- **TASK DIRECTIONS**
Tally the lines in the records below that contain the string "kern", treating uppercase and lowercase as different, and give only the number.

┌─ DATASET EXCERPTS

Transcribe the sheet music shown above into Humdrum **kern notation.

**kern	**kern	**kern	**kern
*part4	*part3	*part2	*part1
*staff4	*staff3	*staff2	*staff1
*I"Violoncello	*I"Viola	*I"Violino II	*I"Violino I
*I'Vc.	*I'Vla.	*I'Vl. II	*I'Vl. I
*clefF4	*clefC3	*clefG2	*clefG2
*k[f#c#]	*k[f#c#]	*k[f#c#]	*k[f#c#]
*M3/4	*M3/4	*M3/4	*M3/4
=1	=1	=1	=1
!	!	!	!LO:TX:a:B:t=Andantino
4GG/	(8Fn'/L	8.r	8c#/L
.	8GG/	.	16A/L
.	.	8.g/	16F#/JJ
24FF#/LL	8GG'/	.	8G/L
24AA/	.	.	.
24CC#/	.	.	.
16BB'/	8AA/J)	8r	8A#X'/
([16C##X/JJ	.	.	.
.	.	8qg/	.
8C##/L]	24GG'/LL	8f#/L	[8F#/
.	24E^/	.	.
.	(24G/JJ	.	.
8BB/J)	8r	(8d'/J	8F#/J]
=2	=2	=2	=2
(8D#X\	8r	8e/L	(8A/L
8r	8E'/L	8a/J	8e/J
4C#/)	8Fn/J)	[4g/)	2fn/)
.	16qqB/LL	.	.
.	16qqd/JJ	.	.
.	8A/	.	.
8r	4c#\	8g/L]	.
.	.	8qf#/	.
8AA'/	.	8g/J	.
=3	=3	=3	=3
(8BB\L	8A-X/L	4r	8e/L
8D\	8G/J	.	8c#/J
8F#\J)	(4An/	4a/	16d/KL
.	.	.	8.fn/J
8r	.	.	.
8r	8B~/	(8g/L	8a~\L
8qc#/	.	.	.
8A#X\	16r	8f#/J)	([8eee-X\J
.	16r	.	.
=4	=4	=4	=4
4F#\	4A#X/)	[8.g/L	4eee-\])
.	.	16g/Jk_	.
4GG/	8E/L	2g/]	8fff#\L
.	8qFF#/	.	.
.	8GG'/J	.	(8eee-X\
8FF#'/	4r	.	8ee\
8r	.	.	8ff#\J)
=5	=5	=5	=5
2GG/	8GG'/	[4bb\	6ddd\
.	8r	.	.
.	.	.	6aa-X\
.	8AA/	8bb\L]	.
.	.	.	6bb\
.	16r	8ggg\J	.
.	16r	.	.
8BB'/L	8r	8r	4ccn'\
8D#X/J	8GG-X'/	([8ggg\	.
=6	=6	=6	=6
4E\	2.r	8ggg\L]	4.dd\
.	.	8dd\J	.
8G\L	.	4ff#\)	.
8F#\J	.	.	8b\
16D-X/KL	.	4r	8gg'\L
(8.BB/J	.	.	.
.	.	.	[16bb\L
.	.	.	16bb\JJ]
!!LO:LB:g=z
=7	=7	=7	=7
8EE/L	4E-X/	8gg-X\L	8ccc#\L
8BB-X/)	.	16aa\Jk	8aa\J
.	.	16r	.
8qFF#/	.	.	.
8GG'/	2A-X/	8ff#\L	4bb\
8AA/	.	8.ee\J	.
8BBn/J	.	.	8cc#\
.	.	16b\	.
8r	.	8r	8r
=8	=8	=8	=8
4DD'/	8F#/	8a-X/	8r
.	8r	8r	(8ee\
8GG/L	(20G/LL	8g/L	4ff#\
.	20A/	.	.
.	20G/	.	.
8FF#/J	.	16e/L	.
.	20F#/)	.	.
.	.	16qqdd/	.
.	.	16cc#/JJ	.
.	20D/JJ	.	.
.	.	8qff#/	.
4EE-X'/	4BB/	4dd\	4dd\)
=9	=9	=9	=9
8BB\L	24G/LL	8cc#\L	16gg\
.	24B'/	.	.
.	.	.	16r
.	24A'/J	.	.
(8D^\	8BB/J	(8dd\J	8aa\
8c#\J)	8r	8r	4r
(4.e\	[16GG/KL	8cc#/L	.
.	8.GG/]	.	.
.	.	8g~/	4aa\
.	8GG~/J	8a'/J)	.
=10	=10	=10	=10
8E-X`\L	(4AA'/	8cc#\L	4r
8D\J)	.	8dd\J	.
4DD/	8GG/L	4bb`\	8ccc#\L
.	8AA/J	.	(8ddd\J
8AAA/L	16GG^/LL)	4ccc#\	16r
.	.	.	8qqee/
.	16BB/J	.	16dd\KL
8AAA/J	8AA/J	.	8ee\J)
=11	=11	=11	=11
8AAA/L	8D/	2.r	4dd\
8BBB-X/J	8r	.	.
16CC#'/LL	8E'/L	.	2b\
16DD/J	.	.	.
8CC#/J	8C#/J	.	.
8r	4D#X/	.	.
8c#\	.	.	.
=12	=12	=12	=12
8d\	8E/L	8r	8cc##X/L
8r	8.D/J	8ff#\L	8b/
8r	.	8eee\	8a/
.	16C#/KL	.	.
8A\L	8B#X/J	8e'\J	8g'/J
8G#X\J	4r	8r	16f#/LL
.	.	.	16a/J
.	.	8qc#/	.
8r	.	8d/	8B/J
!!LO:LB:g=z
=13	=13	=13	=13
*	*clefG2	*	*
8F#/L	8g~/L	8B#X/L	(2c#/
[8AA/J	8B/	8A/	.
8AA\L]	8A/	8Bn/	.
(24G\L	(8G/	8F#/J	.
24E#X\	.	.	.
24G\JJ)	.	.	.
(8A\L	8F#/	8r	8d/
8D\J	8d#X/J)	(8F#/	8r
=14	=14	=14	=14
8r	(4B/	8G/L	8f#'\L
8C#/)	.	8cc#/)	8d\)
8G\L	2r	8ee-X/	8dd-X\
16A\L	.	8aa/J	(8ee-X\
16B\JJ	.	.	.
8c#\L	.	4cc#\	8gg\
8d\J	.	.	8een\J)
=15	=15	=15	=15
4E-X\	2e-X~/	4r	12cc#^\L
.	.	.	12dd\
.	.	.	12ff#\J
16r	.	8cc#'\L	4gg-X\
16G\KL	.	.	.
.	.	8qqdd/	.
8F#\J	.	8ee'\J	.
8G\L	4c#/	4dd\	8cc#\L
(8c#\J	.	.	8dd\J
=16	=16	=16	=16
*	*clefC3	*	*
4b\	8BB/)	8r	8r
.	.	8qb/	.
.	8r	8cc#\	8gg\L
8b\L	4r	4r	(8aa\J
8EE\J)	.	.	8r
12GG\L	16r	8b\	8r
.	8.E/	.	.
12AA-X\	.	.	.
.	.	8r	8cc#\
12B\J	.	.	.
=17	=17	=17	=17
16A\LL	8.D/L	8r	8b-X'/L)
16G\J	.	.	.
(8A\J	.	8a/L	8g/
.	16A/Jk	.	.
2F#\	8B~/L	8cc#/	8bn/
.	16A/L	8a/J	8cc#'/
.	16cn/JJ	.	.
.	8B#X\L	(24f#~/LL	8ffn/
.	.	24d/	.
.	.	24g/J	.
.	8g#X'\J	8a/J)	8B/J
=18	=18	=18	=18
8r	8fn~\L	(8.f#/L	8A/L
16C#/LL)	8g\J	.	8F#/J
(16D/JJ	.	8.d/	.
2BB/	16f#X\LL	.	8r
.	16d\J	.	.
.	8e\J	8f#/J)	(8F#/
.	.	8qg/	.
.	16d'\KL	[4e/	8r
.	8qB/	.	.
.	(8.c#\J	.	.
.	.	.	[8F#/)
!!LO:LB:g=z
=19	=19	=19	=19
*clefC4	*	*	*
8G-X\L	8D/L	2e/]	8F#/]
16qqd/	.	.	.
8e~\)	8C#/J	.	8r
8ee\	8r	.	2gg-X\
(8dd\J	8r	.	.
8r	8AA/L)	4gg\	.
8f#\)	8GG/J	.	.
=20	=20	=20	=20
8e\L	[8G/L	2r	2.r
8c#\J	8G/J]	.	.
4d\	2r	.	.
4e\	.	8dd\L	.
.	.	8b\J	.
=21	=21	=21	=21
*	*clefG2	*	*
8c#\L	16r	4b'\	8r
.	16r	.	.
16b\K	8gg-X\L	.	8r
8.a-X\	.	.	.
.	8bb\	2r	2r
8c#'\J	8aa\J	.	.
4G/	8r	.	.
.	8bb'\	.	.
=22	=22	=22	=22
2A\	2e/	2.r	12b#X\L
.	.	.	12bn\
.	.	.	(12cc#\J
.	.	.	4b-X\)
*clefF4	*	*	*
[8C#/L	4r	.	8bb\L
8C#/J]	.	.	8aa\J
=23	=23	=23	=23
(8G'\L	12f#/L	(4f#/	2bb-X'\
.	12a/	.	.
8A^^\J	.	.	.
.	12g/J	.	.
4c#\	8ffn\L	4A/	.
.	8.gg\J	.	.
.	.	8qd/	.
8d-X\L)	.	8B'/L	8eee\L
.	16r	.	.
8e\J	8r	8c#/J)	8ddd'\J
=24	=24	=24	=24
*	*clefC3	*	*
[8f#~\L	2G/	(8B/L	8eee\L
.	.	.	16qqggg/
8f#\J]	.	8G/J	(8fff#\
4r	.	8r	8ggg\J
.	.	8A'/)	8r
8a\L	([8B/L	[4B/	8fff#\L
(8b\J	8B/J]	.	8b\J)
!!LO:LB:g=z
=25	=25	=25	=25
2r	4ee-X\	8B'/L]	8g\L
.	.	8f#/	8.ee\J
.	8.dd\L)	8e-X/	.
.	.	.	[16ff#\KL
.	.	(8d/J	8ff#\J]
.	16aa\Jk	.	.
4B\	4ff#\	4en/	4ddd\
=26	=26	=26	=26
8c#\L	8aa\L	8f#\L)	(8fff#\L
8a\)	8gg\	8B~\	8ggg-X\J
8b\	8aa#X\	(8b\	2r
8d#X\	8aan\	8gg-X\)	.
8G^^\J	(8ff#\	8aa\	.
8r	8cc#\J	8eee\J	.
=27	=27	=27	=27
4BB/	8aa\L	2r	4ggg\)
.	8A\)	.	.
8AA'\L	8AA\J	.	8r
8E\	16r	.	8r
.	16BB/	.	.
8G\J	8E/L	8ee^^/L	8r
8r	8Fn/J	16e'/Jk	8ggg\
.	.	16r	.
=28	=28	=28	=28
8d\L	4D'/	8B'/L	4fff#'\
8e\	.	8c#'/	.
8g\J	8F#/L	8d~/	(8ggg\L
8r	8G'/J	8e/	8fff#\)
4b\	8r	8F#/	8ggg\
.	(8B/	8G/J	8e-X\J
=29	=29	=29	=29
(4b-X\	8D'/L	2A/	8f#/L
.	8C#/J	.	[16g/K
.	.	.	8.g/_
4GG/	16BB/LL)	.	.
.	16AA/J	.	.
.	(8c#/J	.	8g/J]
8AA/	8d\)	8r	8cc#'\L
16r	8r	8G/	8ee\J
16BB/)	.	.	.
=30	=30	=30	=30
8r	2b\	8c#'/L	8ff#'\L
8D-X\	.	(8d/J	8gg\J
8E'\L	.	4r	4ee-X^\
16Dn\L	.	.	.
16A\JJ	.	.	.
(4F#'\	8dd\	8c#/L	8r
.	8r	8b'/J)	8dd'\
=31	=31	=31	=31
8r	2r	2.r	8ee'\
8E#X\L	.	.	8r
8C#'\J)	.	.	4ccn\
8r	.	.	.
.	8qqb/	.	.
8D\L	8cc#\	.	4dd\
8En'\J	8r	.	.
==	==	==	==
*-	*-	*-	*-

└─

- **RESPONSE TO THIS TASK**
2